*** MATERIAL FOR THE TASK

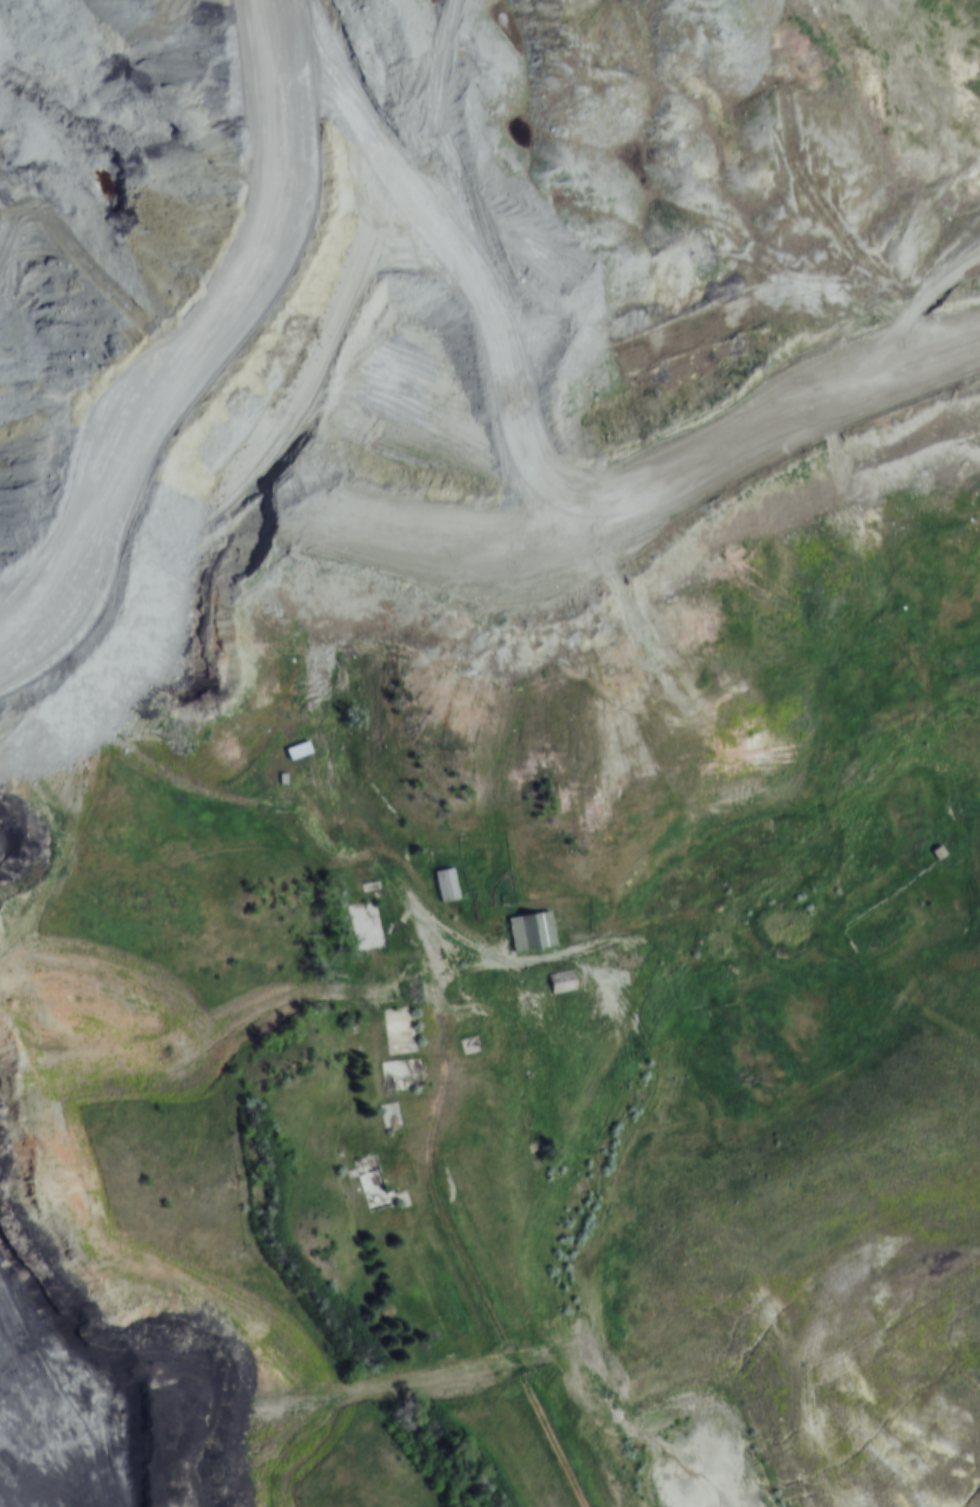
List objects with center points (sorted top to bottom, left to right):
building: (299, 750)
building: (449, 884)
road: (614, 928)
building: (535, 930)
building: (564, 981)
road: (839, 1013)
road: (452, 1226)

******

* **ABOUT THIS EXERCISE**: Could you retype every record above exactly, leaving the pictures out?

* **RESULT FOR THIS TASK**:
List objects with center points (sorted top to bottom, left to right):
building: (299, 750)
building: (449, 884)
road: (614, 928)
building: (535, 930)
building: (564, 981)
road: (839, 1013)
road: (452, 1226)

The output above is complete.